#### Data supplied
————————

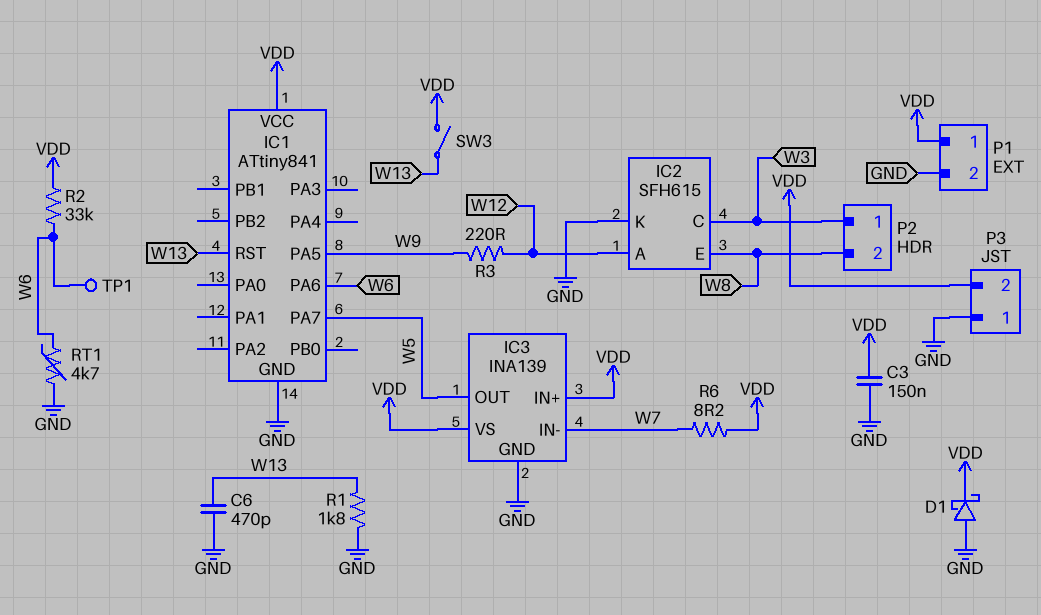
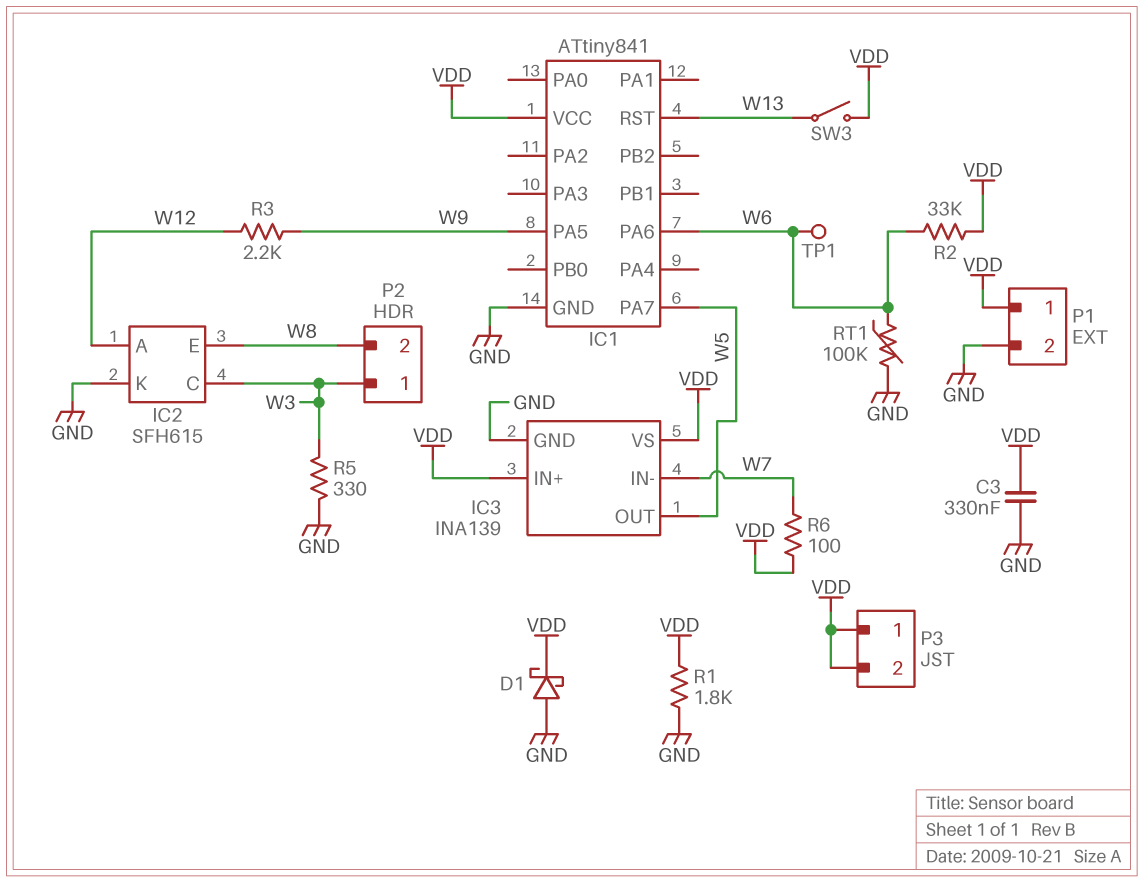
C3: 150nF (GND, VDD) -> 330nF (GND, VDD)
C6: 470pF (GND, W13) -> none
P3 pin 1: GND -> VDD
R1: 1.8k (GND, W13) -> 1.8k (GND, VDD)
R3: 220 (W9, W12) -> 2.2k (W9, W12)
R5: none -> 330 (GND, W3)
R6: 8.2 (VDD, W7) -> 100 (VDD, W7)
RT1: 4.7k (GND, W6) -> 100k (GND, W6)

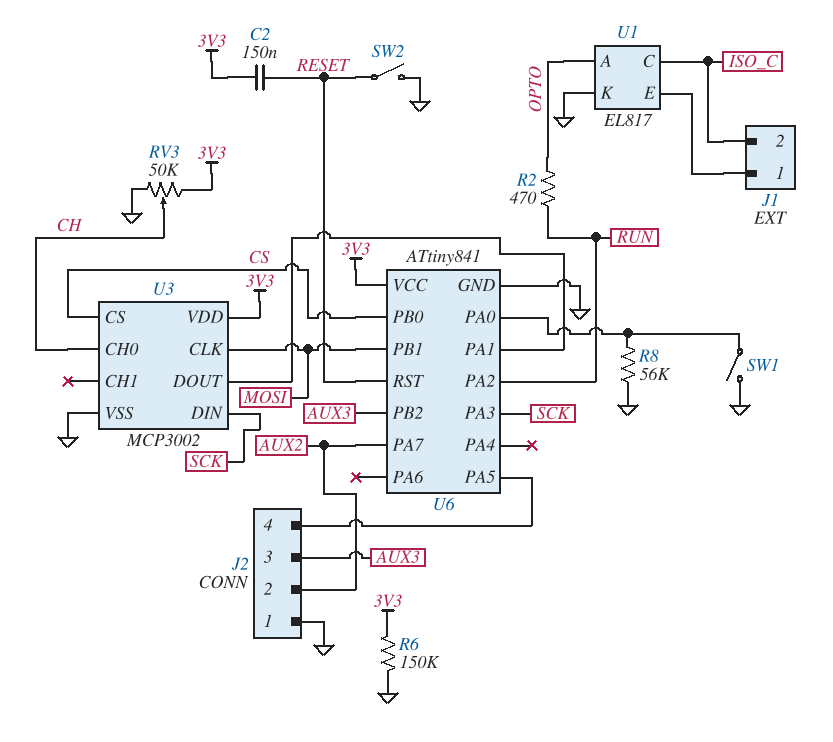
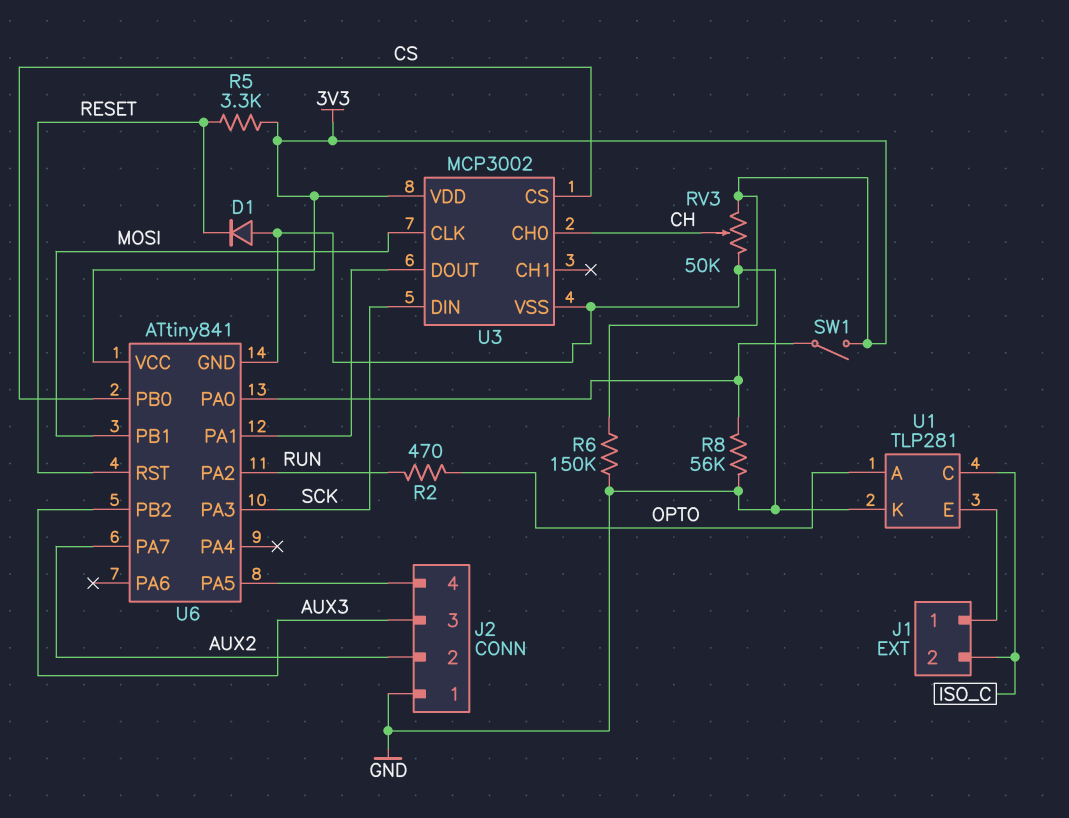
C2: 150nF (3V3, RESET) -> none
D1: none -> diode (A GND, K RESET)
R5: none -> 3.3k (3V3, RESET)
SW1: switch (GND, U6/PA0) -> switch (3V3, U6/PA0)
SW2: switch (GND, RESET) -> none
U1: EL817 -> TLP281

————————

#### Brief
Copy out, unchanged, the span of lines beginning with the one that includes "R6: 8.2 (VDD, W7) -> 100 (VDD, W7)" and running through the final line of the material above. Leave the pictures out.

#### Solved problem
R6: 8.2 (VDD, W7) -> 100 (VDD, W7)
RT1: 4.7k (GND, W6) -> 100k (GND, W6)

C2: 150nF (3V3, RESET) -> none
D1: none -> diode (A GND, K RESET)
R5: none -> 3.3k (3V3, RESET)
SW1: switch (GND, U6/PA0) -> switch (3V3, U6/PA0)
SW2: switch (GND, RESET) -> none
U1: EL817 -> TLP281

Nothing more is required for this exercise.